### STORED DATA
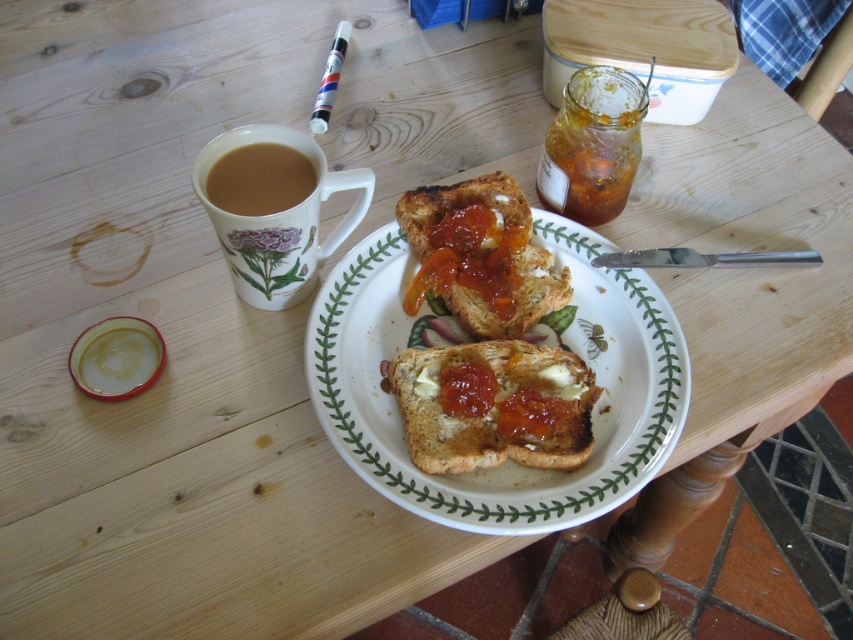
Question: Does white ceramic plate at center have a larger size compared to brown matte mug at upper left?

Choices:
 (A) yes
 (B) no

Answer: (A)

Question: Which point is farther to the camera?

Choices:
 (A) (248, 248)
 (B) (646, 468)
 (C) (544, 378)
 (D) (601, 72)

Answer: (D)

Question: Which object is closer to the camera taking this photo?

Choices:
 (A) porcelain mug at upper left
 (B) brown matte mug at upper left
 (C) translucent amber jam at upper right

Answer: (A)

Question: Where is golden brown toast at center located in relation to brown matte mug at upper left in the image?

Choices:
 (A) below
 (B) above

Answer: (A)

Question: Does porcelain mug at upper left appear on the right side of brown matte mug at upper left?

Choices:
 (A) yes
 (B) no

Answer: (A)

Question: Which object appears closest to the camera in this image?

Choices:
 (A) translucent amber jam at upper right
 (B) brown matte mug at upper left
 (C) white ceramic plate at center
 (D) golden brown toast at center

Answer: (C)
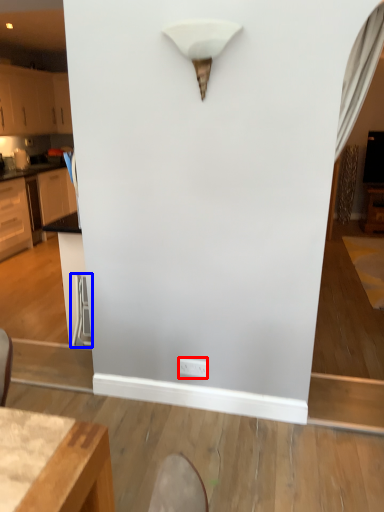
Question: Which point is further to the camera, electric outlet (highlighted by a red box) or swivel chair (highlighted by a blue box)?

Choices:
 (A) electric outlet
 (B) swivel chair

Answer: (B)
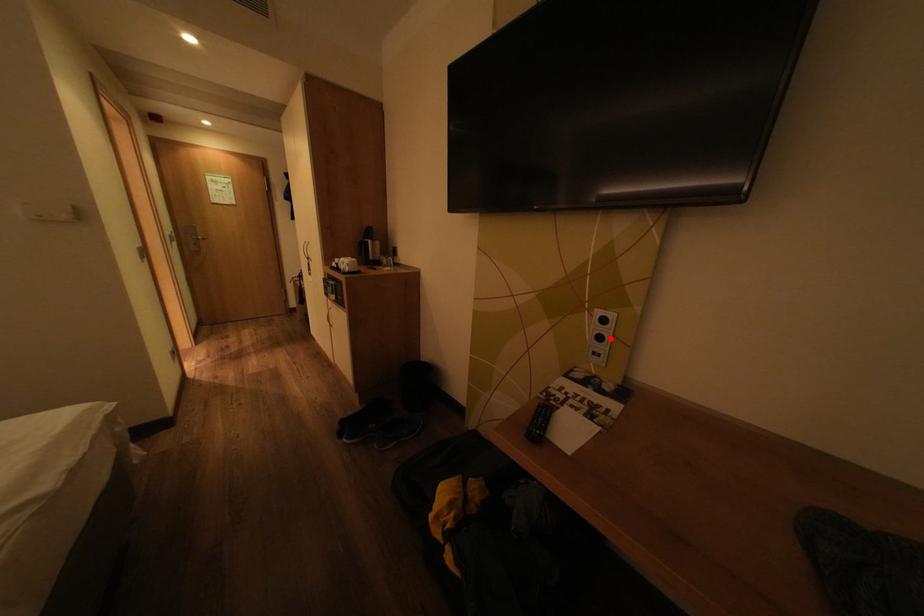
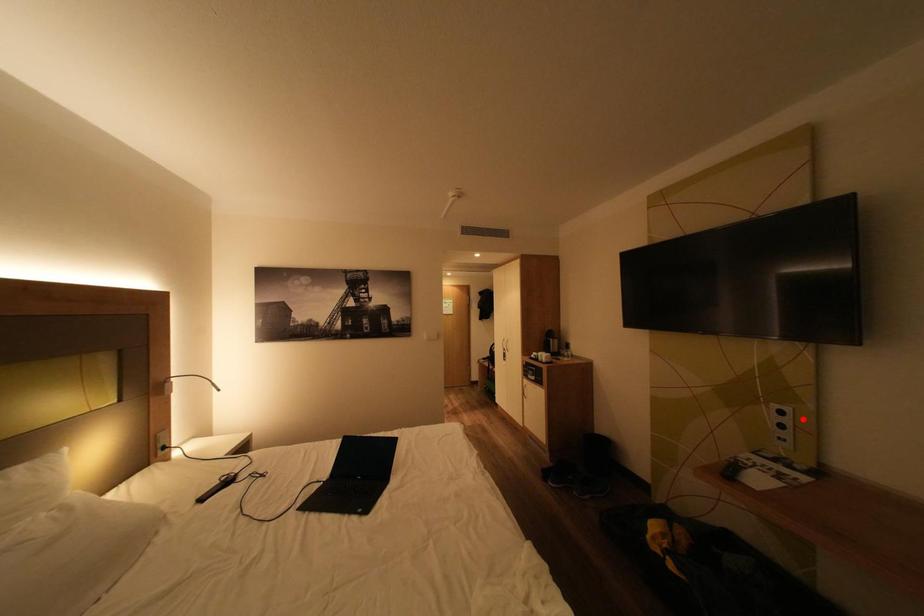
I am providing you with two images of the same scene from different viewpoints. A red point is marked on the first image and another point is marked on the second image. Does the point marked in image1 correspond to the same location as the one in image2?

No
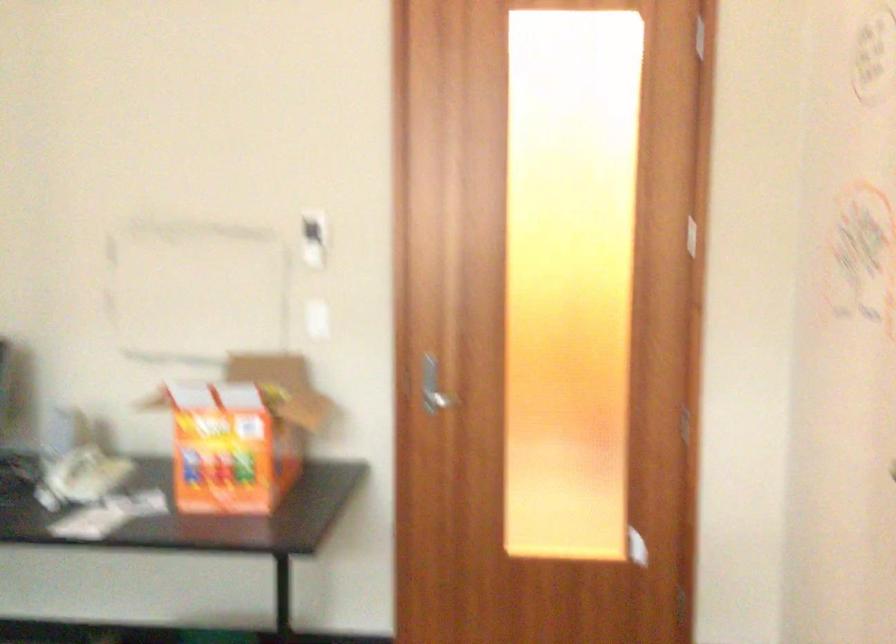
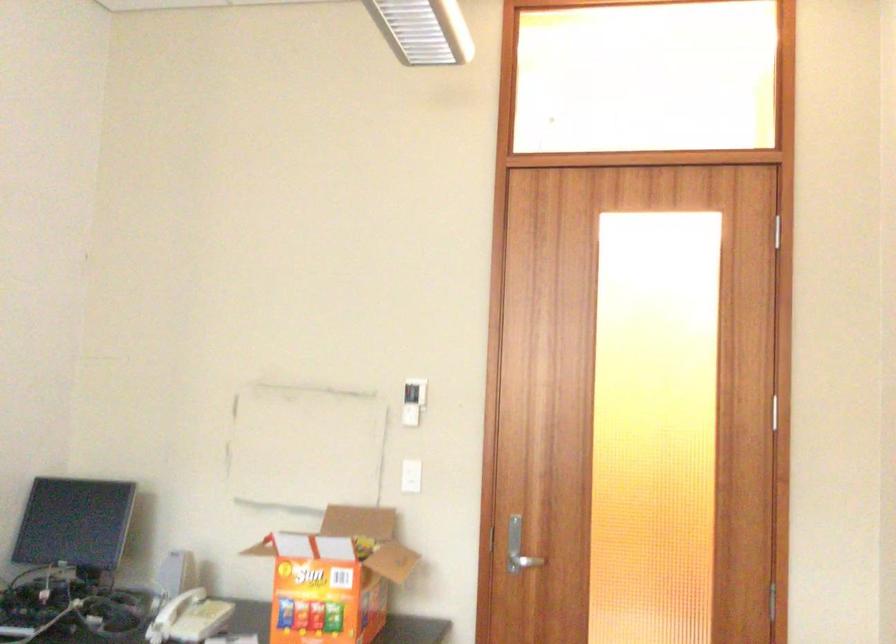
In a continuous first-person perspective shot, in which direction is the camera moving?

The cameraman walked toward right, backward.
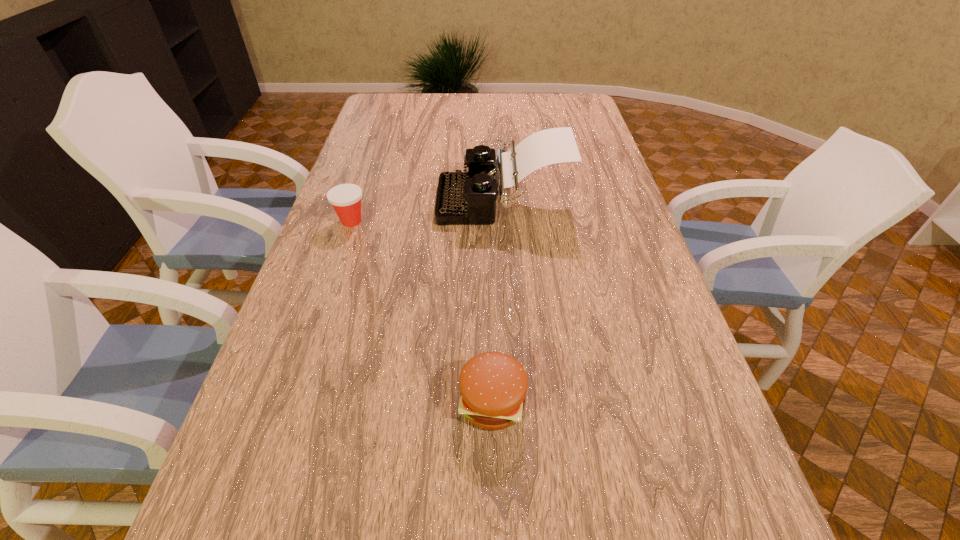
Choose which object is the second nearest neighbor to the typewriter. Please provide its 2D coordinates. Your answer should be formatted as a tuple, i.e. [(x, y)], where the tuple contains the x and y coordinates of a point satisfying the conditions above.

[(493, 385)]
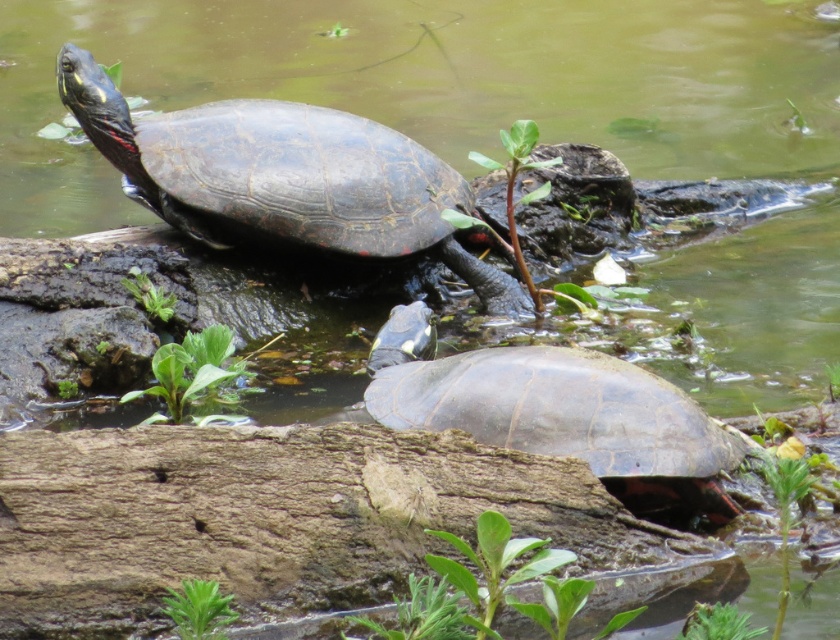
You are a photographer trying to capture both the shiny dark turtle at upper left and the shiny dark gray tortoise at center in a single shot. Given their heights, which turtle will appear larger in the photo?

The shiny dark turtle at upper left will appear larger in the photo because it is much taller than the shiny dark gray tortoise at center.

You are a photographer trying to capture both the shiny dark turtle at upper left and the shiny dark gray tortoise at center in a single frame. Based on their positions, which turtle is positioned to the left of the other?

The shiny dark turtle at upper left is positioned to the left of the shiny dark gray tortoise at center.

### CHALLENGE
Put the lines, from the line containing "[(493, 385)]" up to and including the last line, into a Markdown table with the columns Row and Line. Omit blank lines and pictures.

### REPLY TO THE TASK
| Row | Line |
|---|---|
| 1 | [(493, 385)] |
| 2 | You are a photographer trying to capture both the shiny dark turtle at upper left and the shiny dark gray tortoise at center in a single shot. Given their heights, which turtle will appear larger in the photo? |
| 3 | The shiny dark turtle at upper left will appear larger in the photo because it is much taller than the shiny dark gray tortoise at center. |
| 4 | You are a photographer trying to capture both the shiny dark turtle at upper left and the shiny dark gray tortoise at center in a single frame. Based on their positions, which turtle is positioned to the left of the other? |
| 5 | The shiny dark turtle at upper left is positioned to the left of the shiny dark gray tortoise at center. |